§ Work request: The full listing, from first line to last, should be set down again exactly.

§ Stored data:
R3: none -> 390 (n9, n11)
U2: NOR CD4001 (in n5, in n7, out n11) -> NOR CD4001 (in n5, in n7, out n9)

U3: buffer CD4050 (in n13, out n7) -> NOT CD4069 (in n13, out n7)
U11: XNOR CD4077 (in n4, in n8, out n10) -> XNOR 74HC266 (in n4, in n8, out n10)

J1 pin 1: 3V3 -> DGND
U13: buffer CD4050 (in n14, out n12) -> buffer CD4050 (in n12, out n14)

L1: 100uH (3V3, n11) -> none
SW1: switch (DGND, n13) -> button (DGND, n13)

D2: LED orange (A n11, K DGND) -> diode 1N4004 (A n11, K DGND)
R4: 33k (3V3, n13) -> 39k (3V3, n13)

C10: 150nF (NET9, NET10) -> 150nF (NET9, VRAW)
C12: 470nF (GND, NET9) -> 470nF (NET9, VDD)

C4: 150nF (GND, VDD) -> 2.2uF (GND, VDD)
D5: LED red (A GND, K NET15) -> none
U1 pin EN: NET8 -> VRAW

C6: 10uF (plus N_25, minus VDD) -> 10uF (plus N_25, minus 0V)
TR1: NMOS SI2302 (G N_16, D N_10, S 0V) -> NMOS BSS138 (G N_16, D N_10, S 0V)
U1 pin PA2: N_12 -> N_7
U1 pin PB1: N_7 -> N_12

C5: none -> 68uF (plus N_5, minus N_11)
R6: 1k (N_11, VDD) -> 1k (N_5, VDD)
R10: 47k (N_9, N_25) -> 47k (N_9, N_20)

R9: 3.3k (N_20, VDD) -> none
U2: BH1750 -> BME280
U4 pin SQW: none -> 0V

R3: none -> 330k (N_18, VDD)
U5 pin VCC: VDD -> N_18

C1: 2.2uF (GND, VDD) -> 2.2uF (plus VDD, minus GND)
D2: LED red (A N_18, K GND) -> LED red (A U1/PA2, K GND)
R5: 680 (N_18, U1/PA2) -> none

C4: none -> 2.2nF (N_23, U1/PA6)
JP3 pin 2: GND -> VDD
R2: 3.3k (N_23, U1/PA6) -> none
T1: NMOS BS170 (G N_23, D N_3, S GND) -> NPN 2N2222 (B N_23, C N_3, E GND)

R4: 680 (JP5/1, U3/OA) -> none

§ Task output:
R3: none -> 390 (n9, n11)
U2: NOR CD4001 (in n5, in n7, out n11) -> NOR CD4001 (in n5, in n7, out n9)

U3: buffer CD4050 (in n13, out n7) -> NOT CD4069 (in n13, out n7)
U11: XNOR CD4077 (in n4, in n8, out n10) -> XNOR 74HC266 (in n4, in n8, out n10)

J1 pin 1: 3V3 -> DGND
U13: buffer CD4050 (in n14, out n12) -> buffer CD4050 (in n12, out n14)

L1: 100uH (3V3, n11) -> none
SW1: switch (DGND, n13) -> button (DGND, n13)

D2: LED orange (A n11, K DGND) -> diode 1N4004 (A n11, K DGND)
R4: 33k (3V3, n13) -> 39k (3V3, n13)

C10: 150nF (NET9, NET10) -> 150nF (NET9, VRAW)
C12: 470nF (GND, NET9) -> 470nF (NET9, VDD)

C4: 150nF (GND, VDD) -> 2.2uF (GND, VDD)
D5: LED red (A GND, K NET15) -> none
U1 pin EN: NET8 -> VRAW

C6: 10uF (plus N_25, minus VDD) -> 10uF (plus N_25, minus 0V)
TR1: NMOS SI2302 (G N_16, D N_10, S 0V) -> NMOS BSS138 (G N_16, D N_10, S 0V)
U1 pin PA2: N_12 -> N_7
U1 pin PB1: N_7 -> N_12

C5: none -> 68uF (plus N_5, minus N_11)
R6: 1k (N_11, VDD) -> 1k (N_5, VDD)
R10: 47k (N_9, N_25) -> 47k (N_9, N_20)

R9: 3.3k (N_20, VDD) -> none
U2: BH1750 -> BME280
U4 pin SQW: none -> 0V

R3: none -> 330k (N_18, VDD)
U5 pin VCC: VDD -> N_18

C1: 2.2uF (GND, VDD) -> 2.2uF (plus VDD, minus GND)
D2: LED red (A N_18, K GND) -> LED red (A U1/PA2, K GND)
R5: 680 (N_18, U1/PA2) -> none

C4: none -> 2.2nF (N_23, U1/PA6)
JP3 pin 2: GND -> VDD
R2: 3.3k (N_23, U1/PA6) -> none
T1: NMOS BS170 (G N_23, D N_3, S GND) -> NPN 2N2222 (B N_23, C N_3, E GND)

R4: 680 (JP5/1, U3/OA) -> none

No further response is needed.